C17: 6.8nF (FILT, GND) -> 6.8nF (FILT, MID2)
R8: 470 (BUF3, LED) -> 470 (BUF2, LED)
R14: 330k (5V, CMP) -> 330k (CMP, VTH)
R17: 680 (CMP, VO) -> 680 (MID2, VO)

______________________________

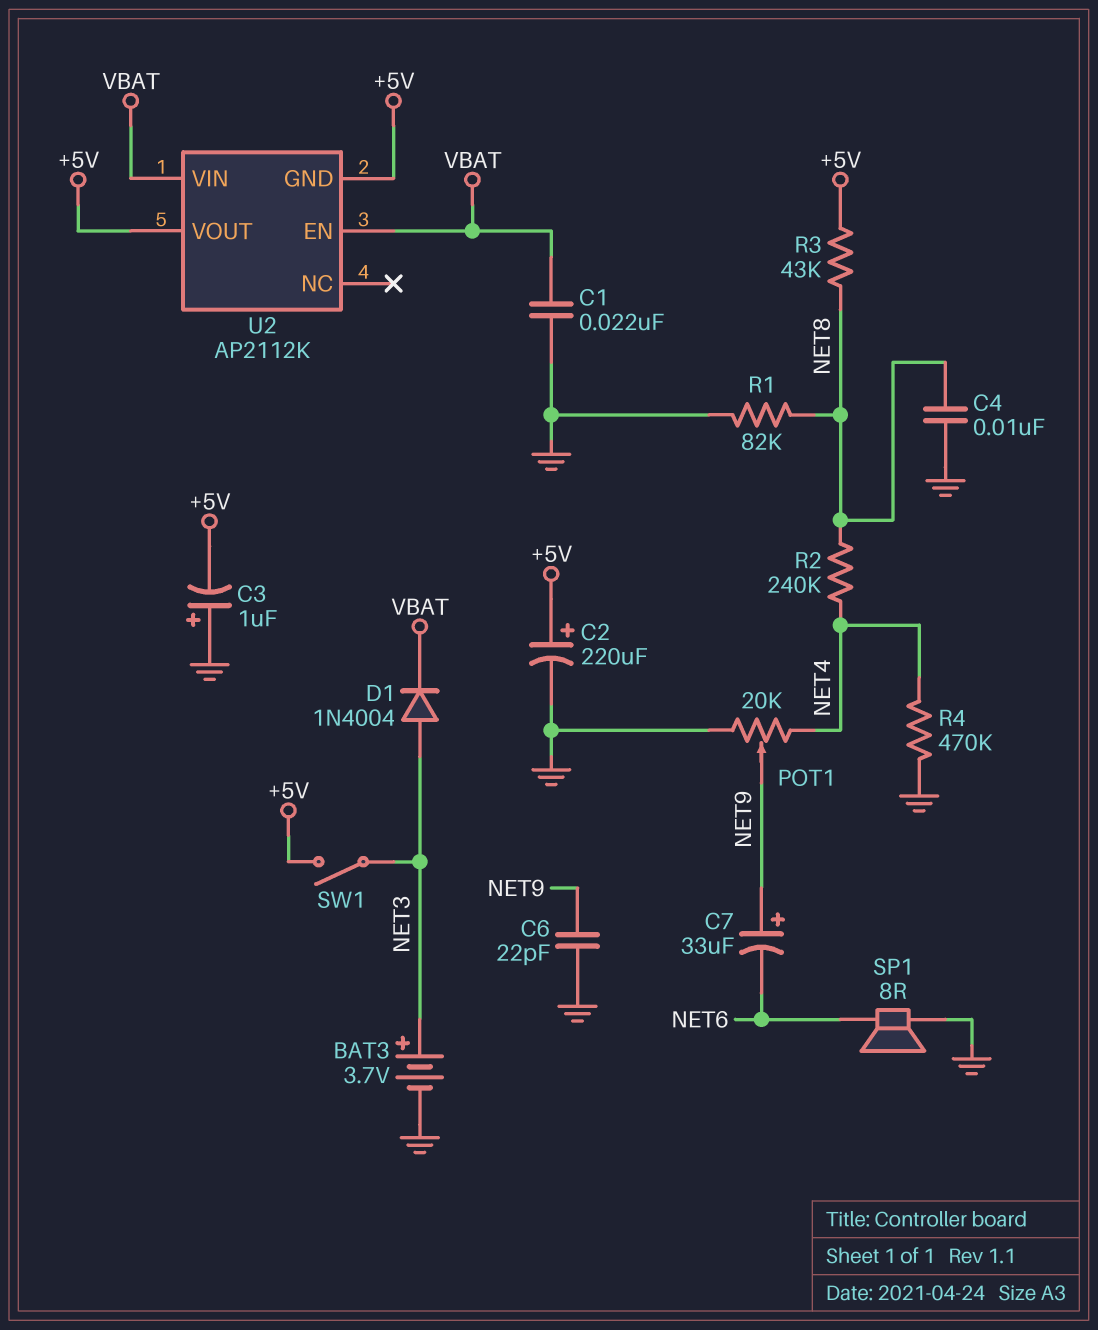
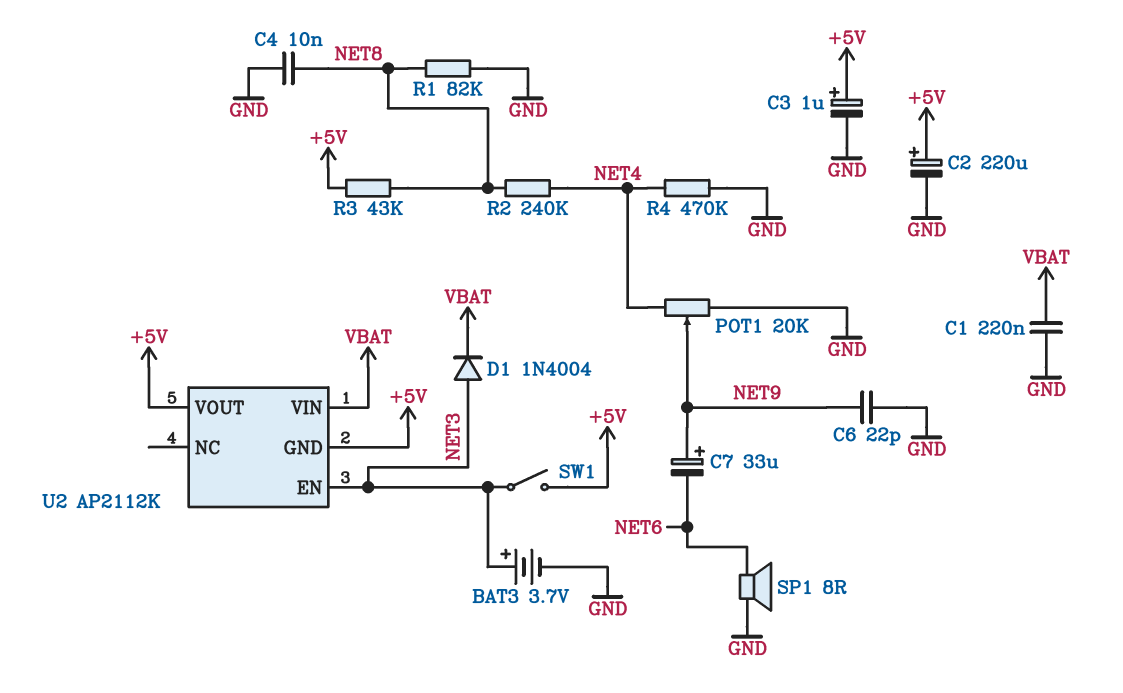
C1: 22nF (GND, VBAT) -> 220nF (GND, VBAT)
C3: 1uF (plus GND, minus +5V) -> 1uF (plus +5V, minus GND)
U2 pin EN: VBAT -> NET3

______________________________

Exercise brief
As the answer, set down only the lines from the data above between the one holding "C17: 6.8nF (FILT, GND) -> 6.8nF (FILT, MID2)" and the one holding "R17: 680 (CMP, VO) -> 680 (MID2, VO)", inclusive, exactly as they read.

Expected output
C17: 6.8nF (FILT, GND) -> 6.8nF (FILT, MID2)
R8: 470 (BUF3, LED) -> 470 (BUF2, LED)
R14: 330k (5V, CMP) -> 330k (CMP, VTH)
R17: 680 (CMP, VO) -> 680 (MID2, VO)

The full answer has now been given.